Copy every one of the entries below word for word, leaving out the pictures.

*Supplied information:*
┌──

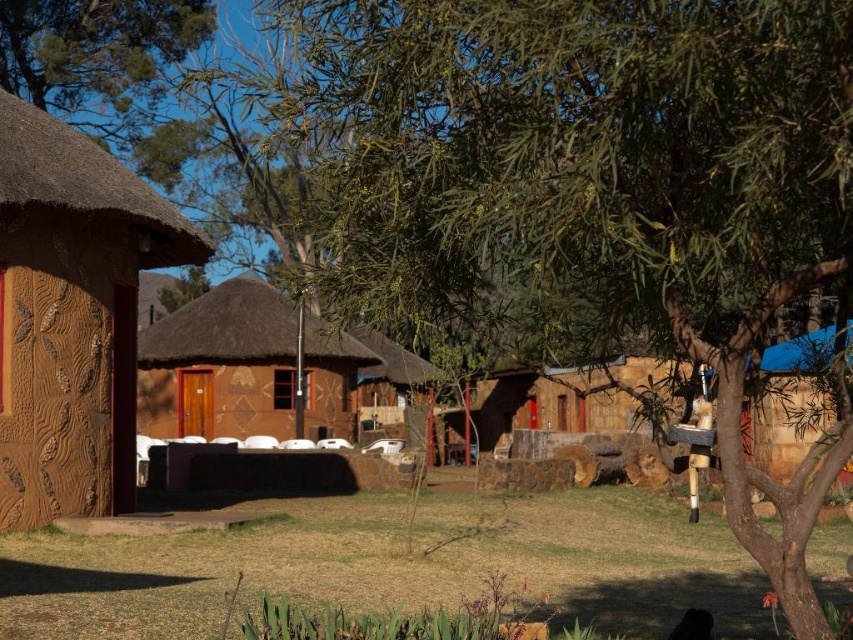
You are standing in the serene outdoor setting and want to sit down on the green grass at lower center. Is the brown textured hut at center blocking your path to the grass?

The green grass at lower center is below the brown textured hut at center, so the hut is blocking your path to the grass.

You are standing at the point marked as point (219, 364) in the image. Which object are you standing on?

You are standing on the brown thatched hut at center.

You are planning to take a photo of the brown textured hut at left and the brown thatched hut at center. Since you want both huts to be clearly visible in the photo, which hut should you position closer to the camera to ensure the one further away is still in focus?

The brown textured hut at left is in front of the brown thatched hut at center. To ensure both are clearly visible, position the brown textured hut at left closer to the camera so the one behind it remains in focus.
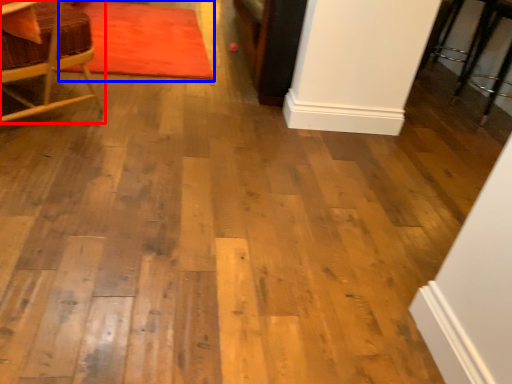
Question: Which of the following is the farthest to the observer, chair (highlighted by a red box) or mat (highlighted by a blue box)?

Choices:
 (A) chair
 (B) mat

Answer: (B)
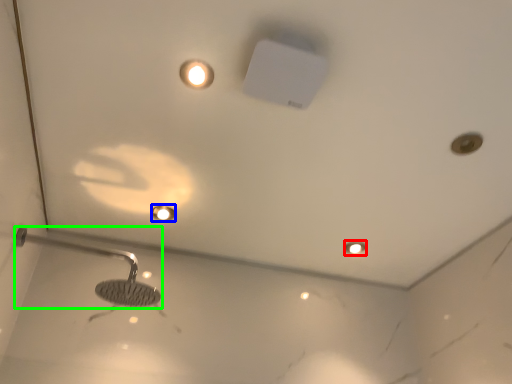
Question: Considering the real-world distances, which object is farthest from light fixture (highlighted by a red box)? droplight (highlighted by a blue box) or shower (highlighted by a green box)?

Choices:
 (A) droplight
 (B) shower

Answer: (B)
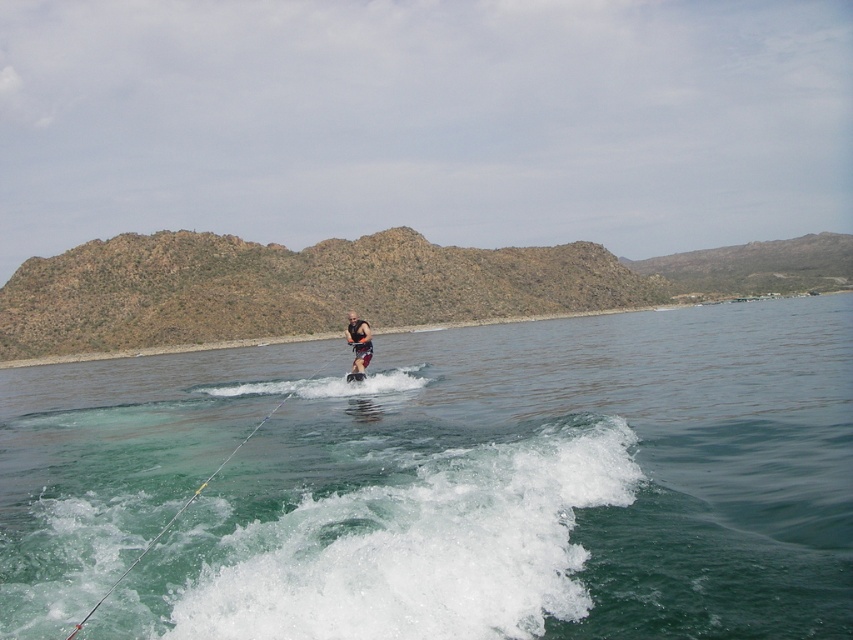
Can you confirm if clear water at center is taller than white frothy water at lower center?

Yes.

Looking at this image, which is more to the right, clear water at center or white frothy water at lower center?

clear water at center

Is point (323, 506) behind point (422, 516)?

Yes, it is.

Locate an element on the screen. This screenshot has width=853, height=640. clear water at center is located at coordinates (445, 483).

Between clear water at center and metallic silver rope at lower center, which one has more height?

clear water at center

Is clear water at center bigger than metallic silver rope at lower center?

Indeed, clear water at center has a larger size compared to metallic silver rope at lower center.

Who is more forward, (405, 378) or (160, 536)?

Point (160, 536)

You are a GUI agent. You are given a task and a screenshot of the screen. Output one action in this format:
    pyautogui.click(x=<x>, y=<y>)
    Task: Click on the clear water at center
    The image size is (853, 640).
    Given the screenshot: What is the action you would take?
    pyautogui.click(x=445, y=483)

Between metallic silver rope at lower center and orange life vest at center, which one is positioned lower?

A: metallic silver rope at lower center is lower down.

Between metallic silver rope at lower center and orange life vest at center, which one appears on the left side from the viewer's perspective?

orange life vest at center is more to the left.

Between point (183, 502) and point (349, 314), which one is positioned in front?

Point (183, 502) is in front.

Where is `metallic silver rope at lower center`? This screenshot has width=853, height=640. metallic silver rope at lower center is located at coordinates (184, 508).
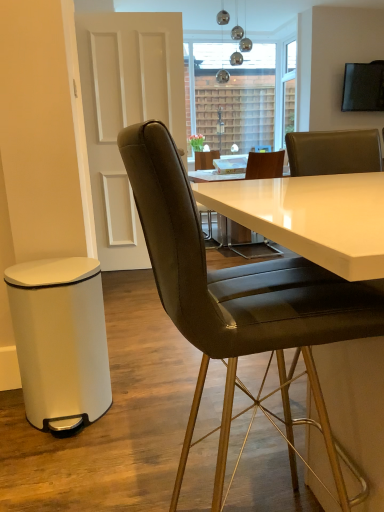
Image resolution: width=384 pixels, height=512 pixels. What do you see at coordinates (241, 94) in the screenshot?
I see `transparent glass window at upper center` at bounding box center [241, 94].

What do you see at coordinates (236, 294) in the screenshot?
I see `leather/goldenchair at center` at bounding box center [236, 294].

Find the location of a particular element. transparent glass window at upper center is located at coordinates (241, 94).

Considering the relative sizes of transparent glass window at upper center and white matte bar stool at lower left in the image provided, is transparent glass window at upper center smaller than white matte bar stool at lower left?

Yes, transparent glass window at upper center is smaller than white matte bar stool at lower left.

How many degrees apart are the facing directions of transparent glass window at upper center and white matte bar stool at lower left?

They differ by 0.121 degrees in their facing directions.

Considering the positions of objects transparent glass window at upper center and white matte bar stool at lower left in the image provided, who is in front, transparent glass window at upper center or white matte bar stool at lower left?

white matte bar stool at lower left.

Which object is closer to the camera taking this photo, leather/goldenchair at center or white matte bar stool at lower left?

leather/goldenchair at center is closer to the camera.

Considering the points (218, 509) and (35, 349), which point is in front, point (218, 509) or point (35, 349)?

The point (218, 509) is closer to the camera.

In order to click on bar stool behind the leather/goldenchair at center in this screenshot , I will do click(x=60, y=341).

In the image, is leather/goldenchair at center on the left side or the right side of white glossy door at upper left?

Based on their positions, leather/goldenchair at center is located to the right of white glossy door at upper left.

Is leather/goldenchair at center oriented towards white glossy door at upper left?

No, leather/goldenchair at center is not oriented towards white glossy door at upper left.

In the image, is leather/goldenchair at center positioned in front of or behind white glossy door at upper left?

→ Visually, leather/goldenchair at center is located in front of white glossy door at upper left.

Between point (273, 123) and point (223, 357), which one is positioned in front?

The point (223, 357) is more forward.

└──

*Problem solution:*
You are standing in the serene outdoor setting and want to sit down on the green grass at lower center. Is the brown textured hut at center blocking your path to the grass?

The green grass at lower center is below the brown textured hut at center, so the hut is blocking your path to the grass.

You are standing at the point marked as point (219, 364) in the image. Which object are you standing on?

You are standing on the brown thatched hut at center.

You are planning to take a photo of the brown textured hut at left and the brown thatched hut at center. Since you want both huts to be clearly visible in the photo, which hut should you position closer to the camera to ensure the one further away is still in focus?

The brown textured hut at left is in front of the brown thatched hut at center. To ensure both are clearly visible, position the brown textured hut at left closer to the camera so the one behind it remains in focus.
Question: Which of the following is the farthest to the observer, chair (highlighted by a red box) or mat (highlighted by a blue box)?

Choices:
 (A) chair
 (B) mat

Answer: (B)
Question: Considering the real-world distances, which object is farthest from light fixture (highlighted by a red box)? droplight (highlighted by a blue box) or shower (highlighted by a green box)?

Choices:
 (A) droplight
 (B) shower

Answer: (B)
Can you confirm if clear water at center is taller than white frothy water at lower center?

Yes.

Looking at this image, which is more to the right, clear water at center or white frothy water at lower center?

clear water at center

Is point (323, 506) behind point (422, 516)?

Yes, it is.

Locate an element on the screen. This screenshot has width=853, height=640. clear water at center is located at coordinates (445, 483).

Between clear water at center and metallic silver rope at lower center, which one has more height?

clear water at center

Is clear water at center bigger than metallic silver rope at lower center?

Indeed, clear water at center has a larger size compared to metallic silver rope at lower center.

Who is more forward, (405, 378) or (160, 536)?

Point (160, 536)

You are a GUI agent. You are given a task and a screenshot of the screen. Output one action in this format:
    pyautogui.click(x=<x>, y=<y>)
    Task: Click on the clear water at center
    The image size is (853, 640).
    Given the screenshot: What is the action you would take?
    pyautogui.click(x=445, y=483)

Between metallic silver rope at lower center and orange life vest at center, which one is positioned lower?

A: metallic silver rope at lower center is lower down.

Between metallic silver rope at lower center and orange life vest at center, which one appears on the left side from the viewer's perspective?

orange life vest at center is more to the left.

Between point (183, 502) and point (349, 314), which one is positioned in front?

Point (183, 502) is in front.

Where is `metallic silver rope at lower center`? This screenshot has width=853, height=640. metallic silver rope at lower center is located at coordinates (184, 508).
Image resolution: width=384 pixels, height=512 pixels. What do you see at coordinates (241, 94) in the screenshot?
I see `transparent glass window at upper center` at bounding box center [241, 94].

What do you see at coordinates (236, 294) in the screenshot?
I see `leather/goldenchair at center` at bounding box center [236, 294].

Find the location of a particular element. transparent glass window at upper center is located at coordinates (241, 94).

Considering the relative sizes of transparent glass window at upper center and white matte bar stool at lower left in the image provided, is transparent glass window at upper center smaller than white matte bar stool at lower left?

Yes, transparent glass window at upper center is smaller than white matte bar stool at lower left.

How many degrees apart are the facing directions of transparent glass window at upper center and white matte bar stool at lower left?

They differ by 0.121 degrees in their facing directions.

Considering the positions of objects transparent glass window at upper center and white matte bar stool at lower left in the image provided, who is in front, transparent glass window at upper center or white matte bar stool at lower left?

white matte bar stool at lower left.

Which object is closer to the camera taking this photo, leather/goldenchair at center or white matte bar stool at lower left?

leather/goldenchair at center is closer to the camera.

Considering the points (218, 509) and (35, 349), which point is in front, point (218, 509) or point (35, 349)?

The point (218, 509) is closer to the camera.

In order to click on bar stool behind the leather/goldenchair at center in this screenshot , I will do click(x=60, y=341).

In the image, is leather/goldenchair at center on the left side or the right side of white glossy door at upper left?

Based on their positions, leather/goldenchair at center is located to the right of white glossy door at upper left.

Is leather/goldenchair at center oriented towards white glossy door at upper left?

No, leather/goldenchair at center is not oriented towards white glossy door at upper left.

In the image, is leather/goldenchair at center positioned in front of or behind white glossy door at upper left?

→ Visually, leather/goldenchair at center is located in front of white glossy door at upper left.

Between point (273, 123) and point (223, 357), which one is positioned in front?

The point (223, 357) is more forward.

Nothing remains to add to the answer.